DIRECTIONS: Set down exactly the lines below, starting at the one that contains "blue plate H7" and ending at the one that contains "none -> white plate D2 level 1", with both of those lines included and nothing else.

RECORDS FOR THE EXERCISE:
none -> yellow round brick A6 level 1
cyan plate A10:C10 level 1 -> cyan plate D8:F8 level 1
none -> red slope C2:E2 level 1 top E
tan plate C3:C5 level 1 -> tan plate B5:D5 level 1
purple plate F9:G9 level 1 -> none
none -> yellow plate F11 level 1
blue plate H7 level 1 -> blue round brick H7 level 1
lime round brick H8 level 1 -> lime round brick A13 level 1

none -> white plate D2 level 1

* * *

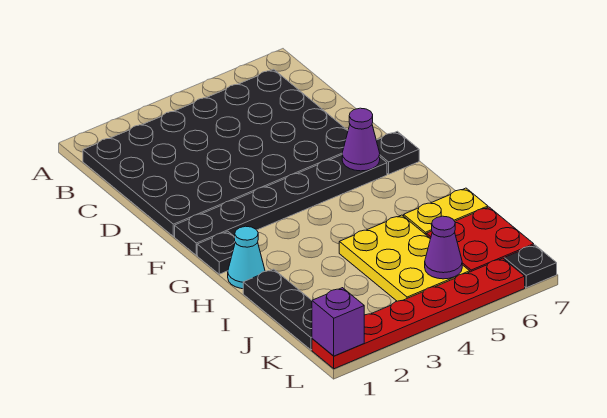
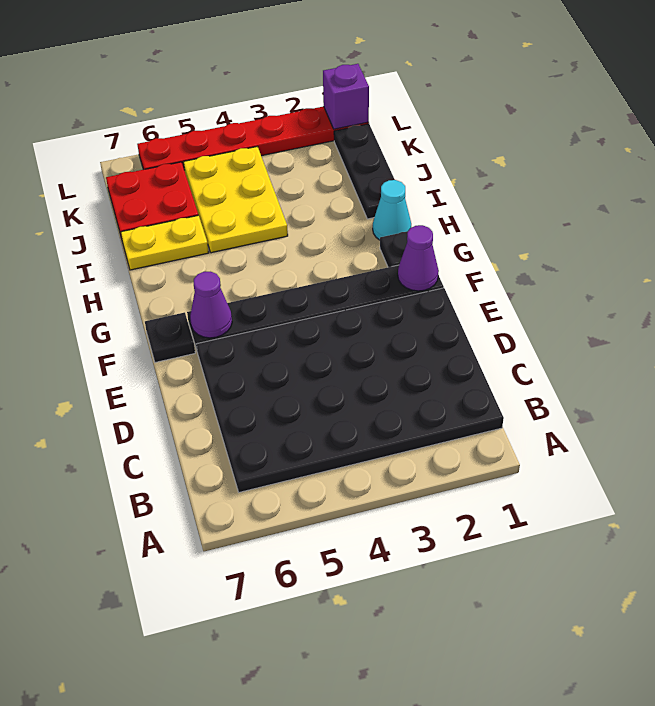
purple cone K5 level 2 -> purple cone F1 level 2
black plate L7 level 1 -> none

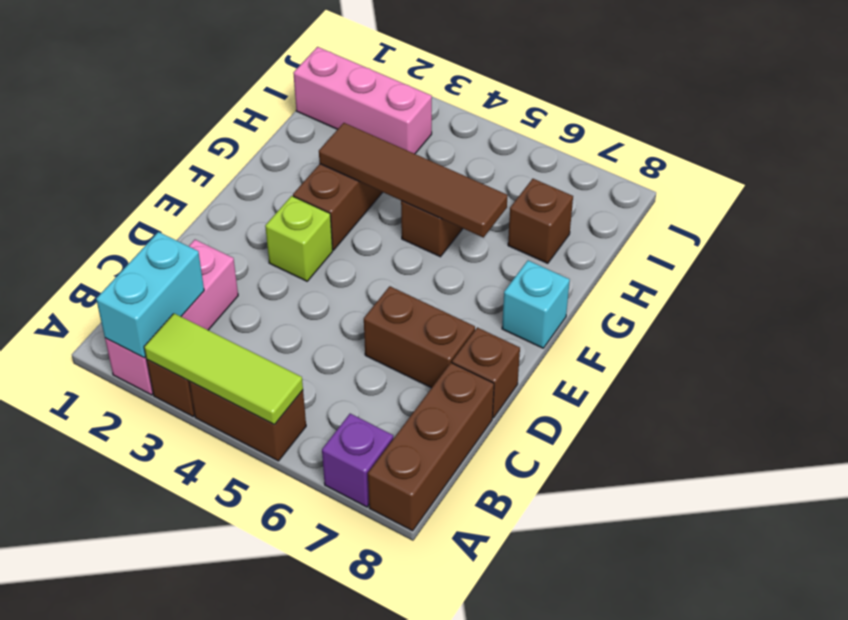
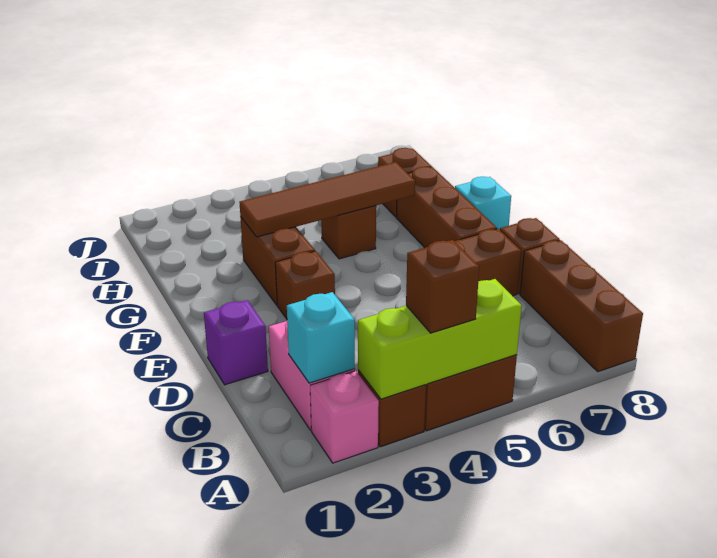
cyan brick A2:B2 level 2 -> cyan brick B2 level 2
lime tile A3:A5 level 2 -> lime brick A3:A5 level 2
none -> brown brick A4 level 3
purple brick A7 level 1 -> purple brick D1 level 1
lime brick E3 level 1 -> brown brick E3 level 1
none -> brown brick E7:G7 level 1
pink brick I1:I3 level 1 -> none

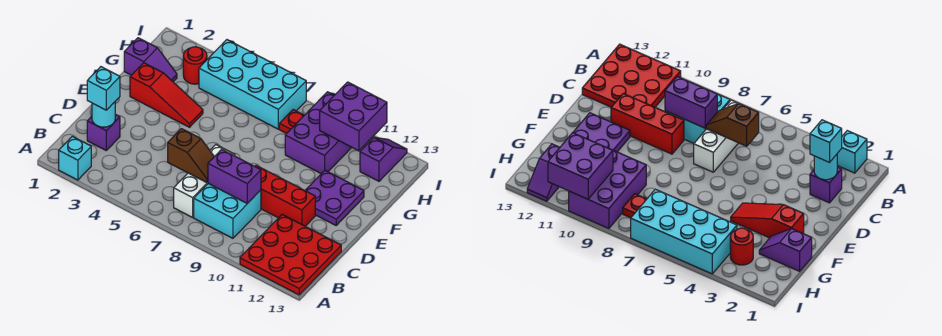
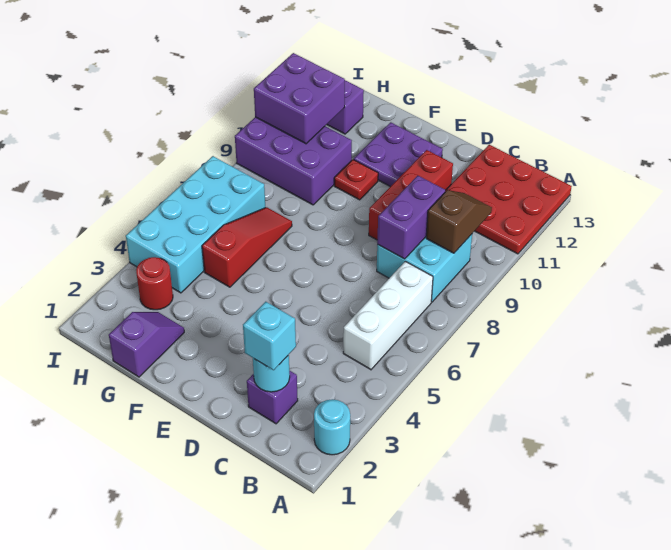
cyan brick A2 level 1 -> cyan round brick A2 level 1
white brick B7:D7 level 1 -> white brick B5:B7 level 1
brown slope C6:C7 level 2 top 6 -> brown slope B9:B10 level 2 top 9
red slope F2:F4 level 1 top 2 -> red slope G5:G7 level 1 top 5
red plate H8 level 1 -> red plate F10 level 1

TASK OUTPUT:
blue plate H7 level 1 -> blue round brick H7 level 1
lime round brick H8 level 1 -> lime round brick A13 level 1

none -> white plate D2 level 1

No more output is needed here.